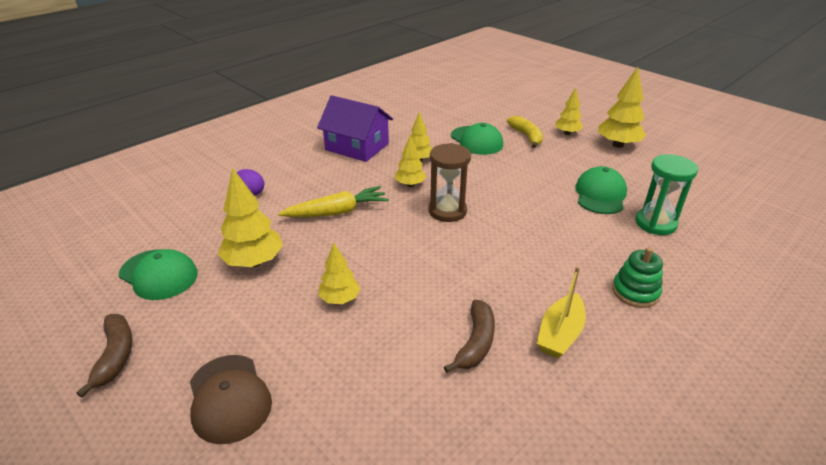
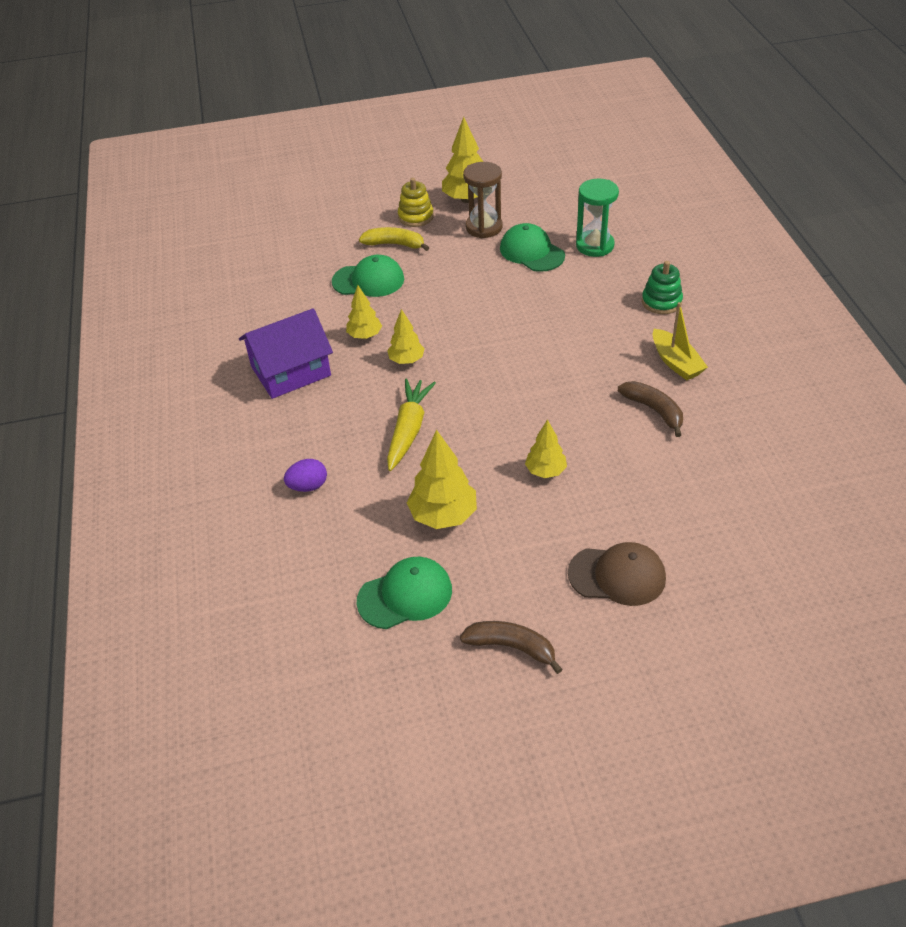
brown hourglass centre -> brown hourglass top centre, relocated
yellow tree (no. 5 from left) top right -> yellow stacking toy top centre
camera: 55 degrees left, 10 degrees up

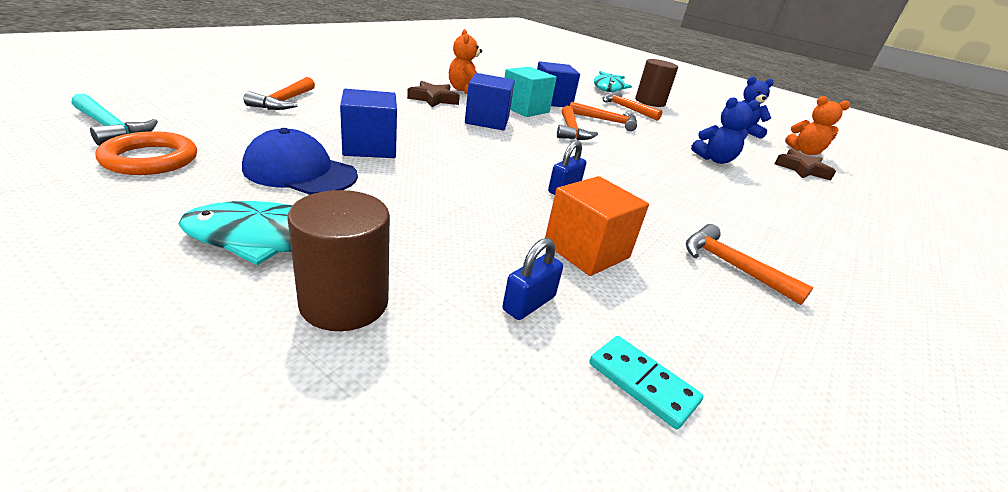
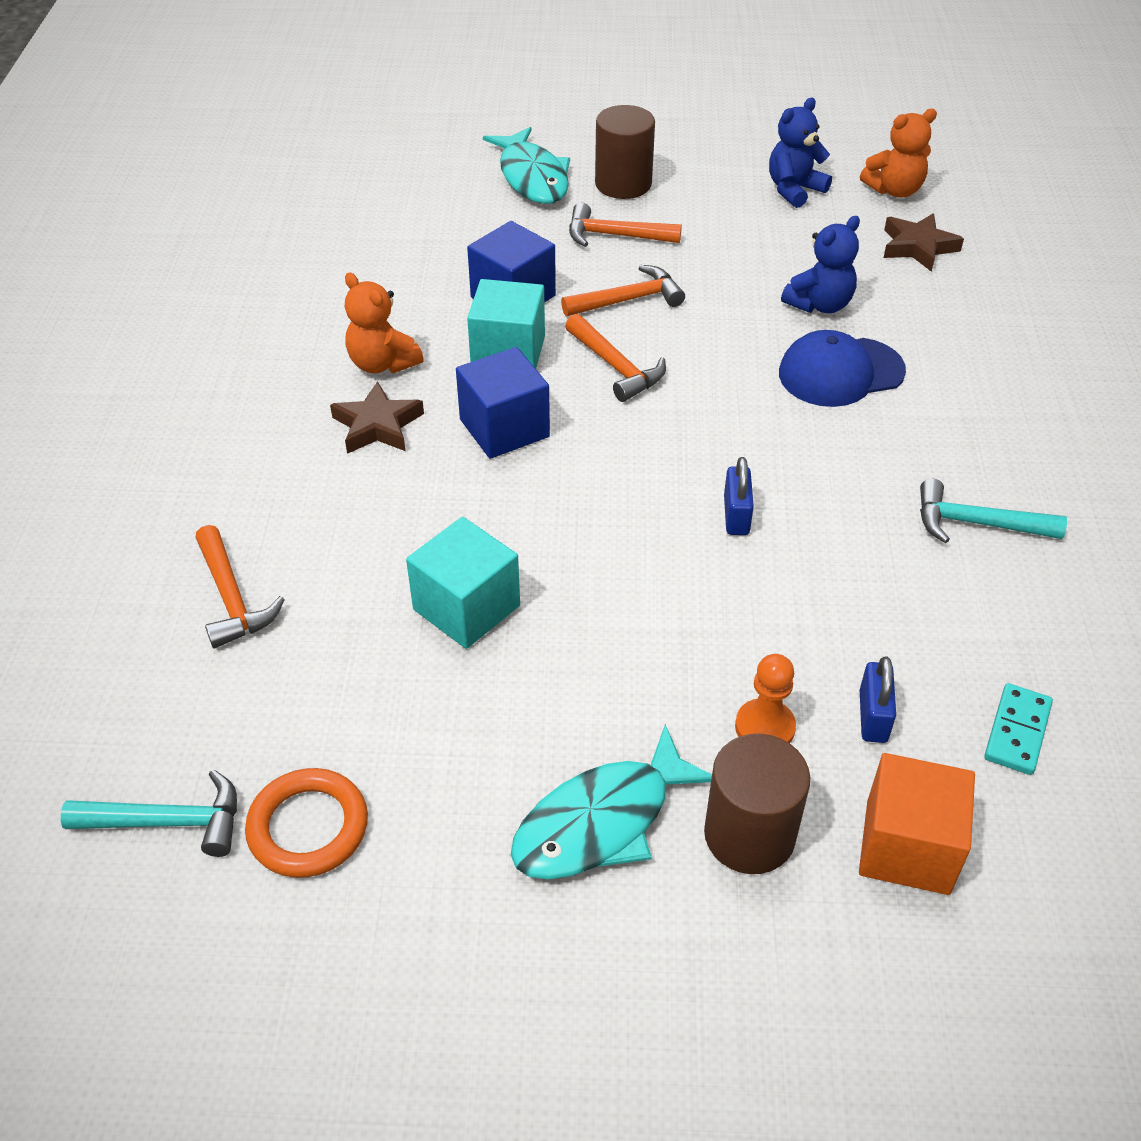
blue cap top left -> blue cap top right, relocated
blue cube (no. 1 from left) top centre -> turquoise cube (no. 1 from left) centre
orange cube centre -> orange cube bottom right, relocated
turquoise domino bottom centre -> turquoise domino middle right, 75 degrees counterclockwise
orange hammer (no. 5 from left) middle right -> turquoise hammer (no. 2 from left) middle right
none -> orange pawn middle right
camera: 30 degrees left, 15 degrees up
########################################
● EXERCISE PROMPT
Leaving out the pictures, print each line of the records above from the first up to and including the one that contains "yellow tree (no.", exactly as written.

● TASK OUTPUT
brown hourglass centre -> brown hourglass top centre, relocated
yellow tree (no. 5 from left) top right -> yellow stacking toy top centre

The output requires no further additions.